Objective> Output every row below as a Markdown table with the columns No. and Line, numbering each line and skipping blank lines. Leave the pictures out of the table.
-- start of Entries provided --
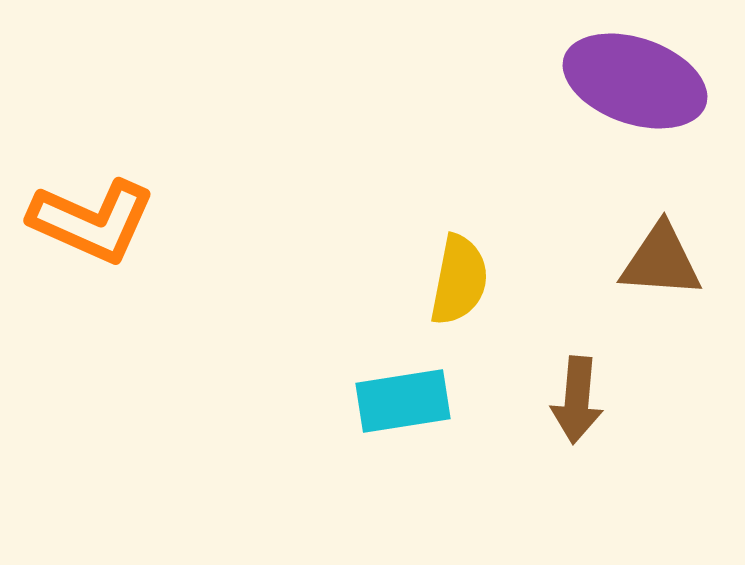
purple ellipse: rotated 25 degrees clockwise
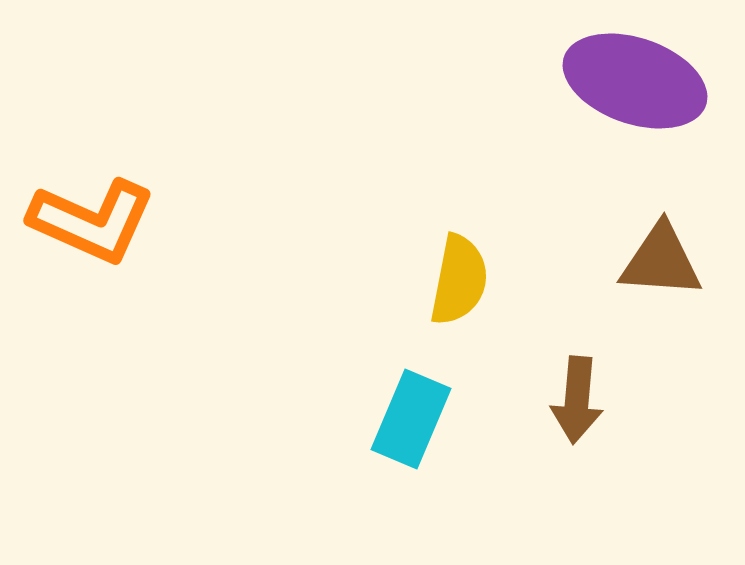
cyan rectangle: moved 8 px right, 18 px down; rotated 58 degrees counterclockwise
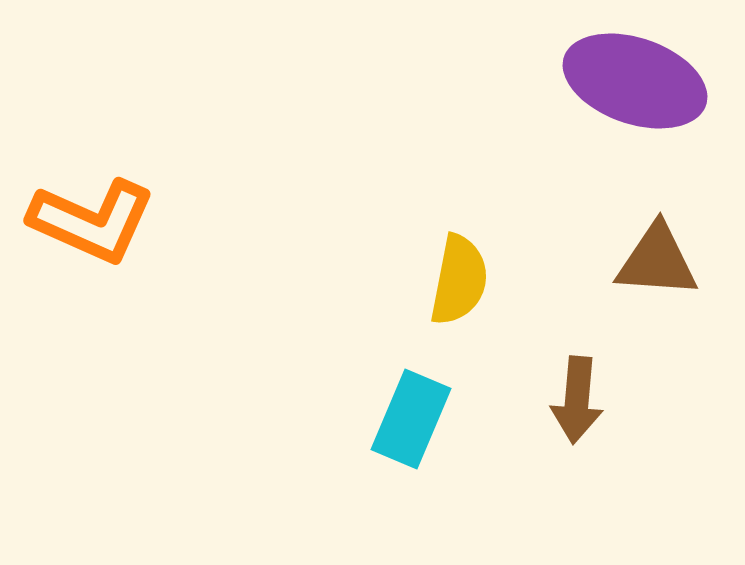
brown triangle: moved 4 px left
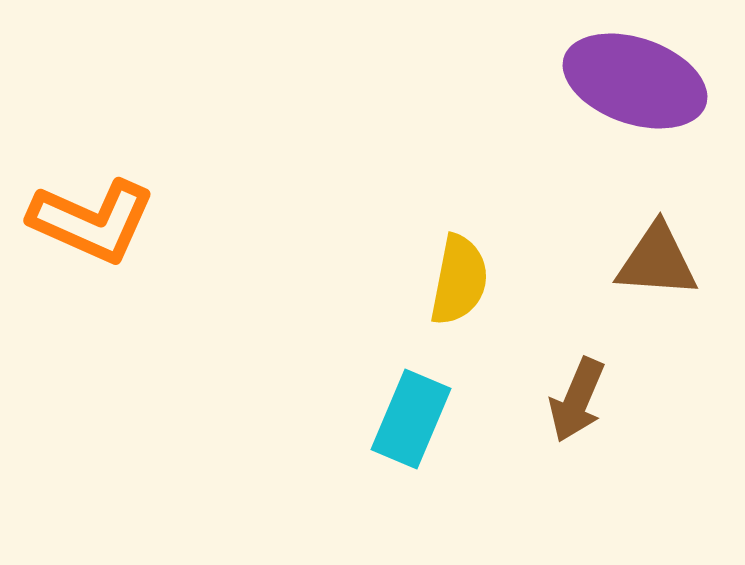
brown arrow: rotated 18 degrees clockwise
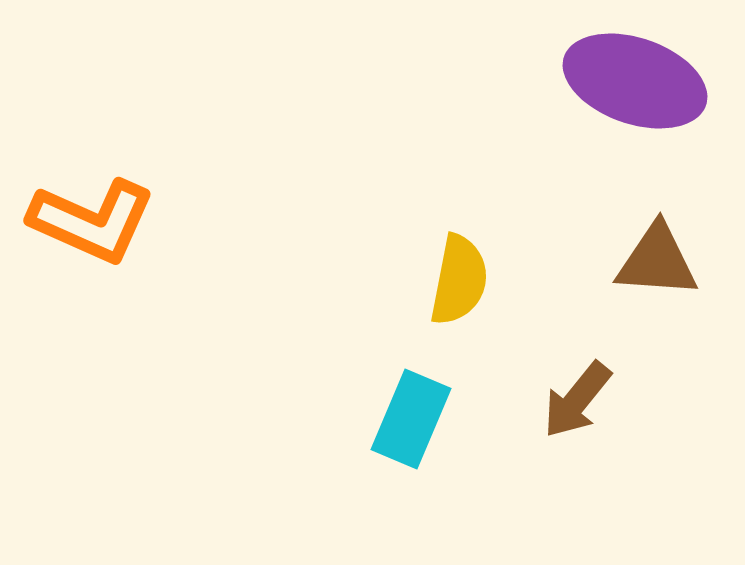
brown arrow: rotated 16 degrees clockwise
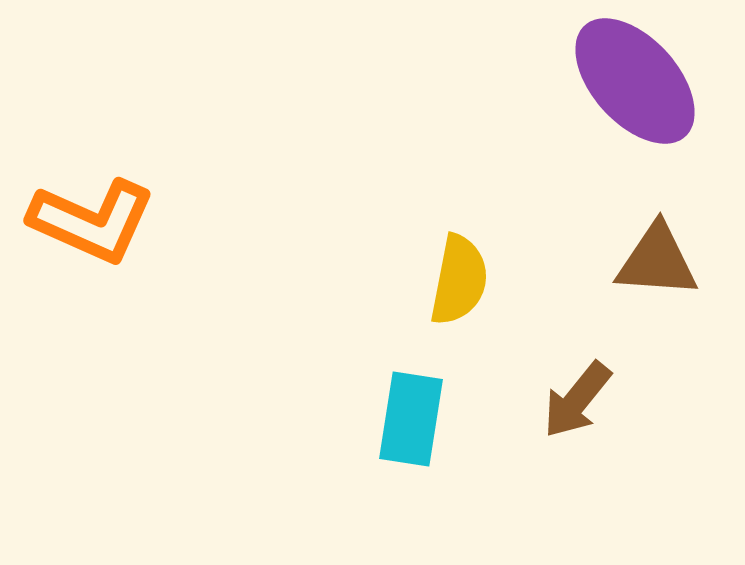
purple ellipse: rotated 29 degrees clockwise
cyan rectangle: rotated 14 degrees counterclockwise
-- end of Entries provided --
Full output>
| No. | Line |
|---|---|
| 1 | purple ellipse: rotated 25 degrees clockwise |
| 2 | cyan rectangle: moved 8 px right, 18 px down; rotated 58 degrees counterclockwise |
| 3 | brown triangle: moved 4 px left |
| 4 | brown arrow: rotated 18 degrees clockwise |
| 5 | brown arrow: rotated 16 degrees clockwise |
| 6 | purple ellipse: rotated 29 degrees clockwise |
| 7 | cyan rectangle: rotated 14 degrees counterclockwise |